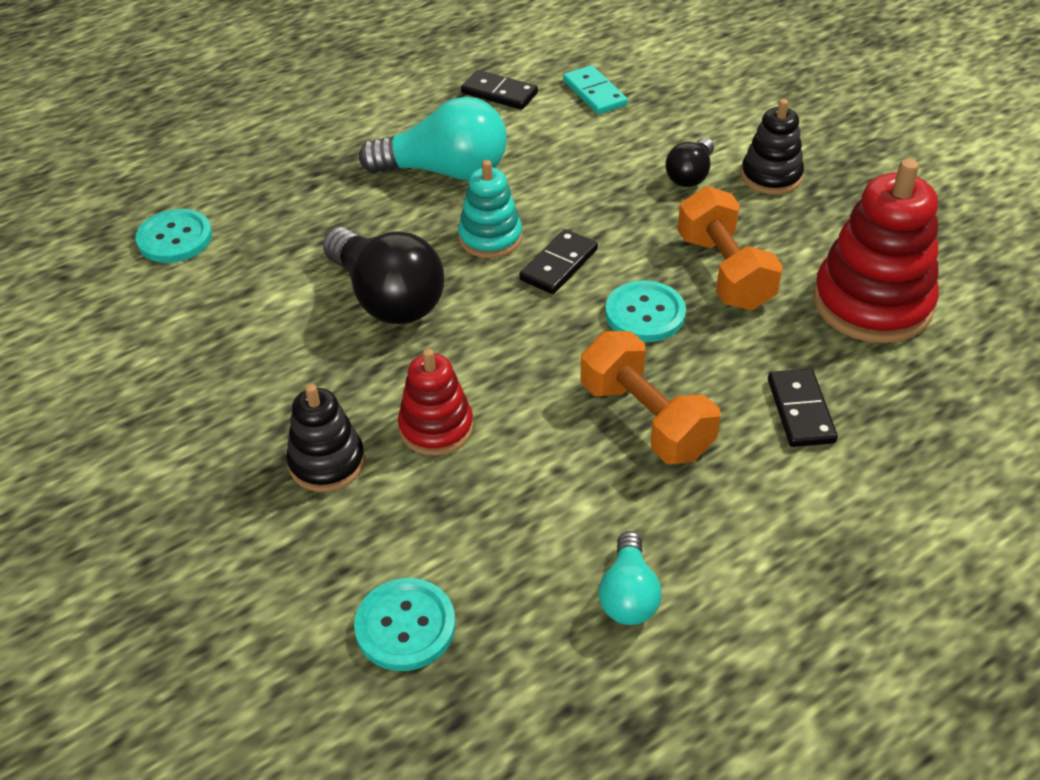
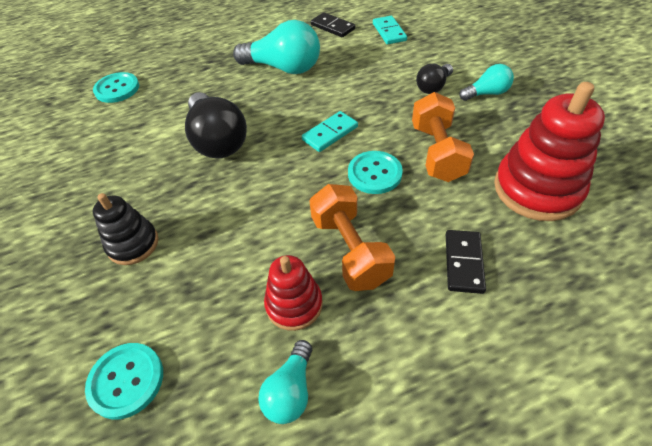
camera: 15 degrees right, 5 degrees up
red stacking toy [398,348,474,456] -> red stacking toy moved to [264,255,323,331]
turquoise stacking toy [458,160,522,258] -> none
black domino [520,229,598,294] -> turquoise domino [302,111,358,152]
black stacking toy [741,99,804,194] -> turquoise light bulb [459,64,514,101]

########

> Required action: Repeat exactly the lines above, starting with the line that contains "black domino [520,229,598,294]" and ending with the last line, both included, and nothing else.

> Response box:
black domino [520,229,598,294] -> turquoise domino [302,111,358,152]
black stacking toy [741,99,804,194] -> turquoise light bulb [459,64,514,101]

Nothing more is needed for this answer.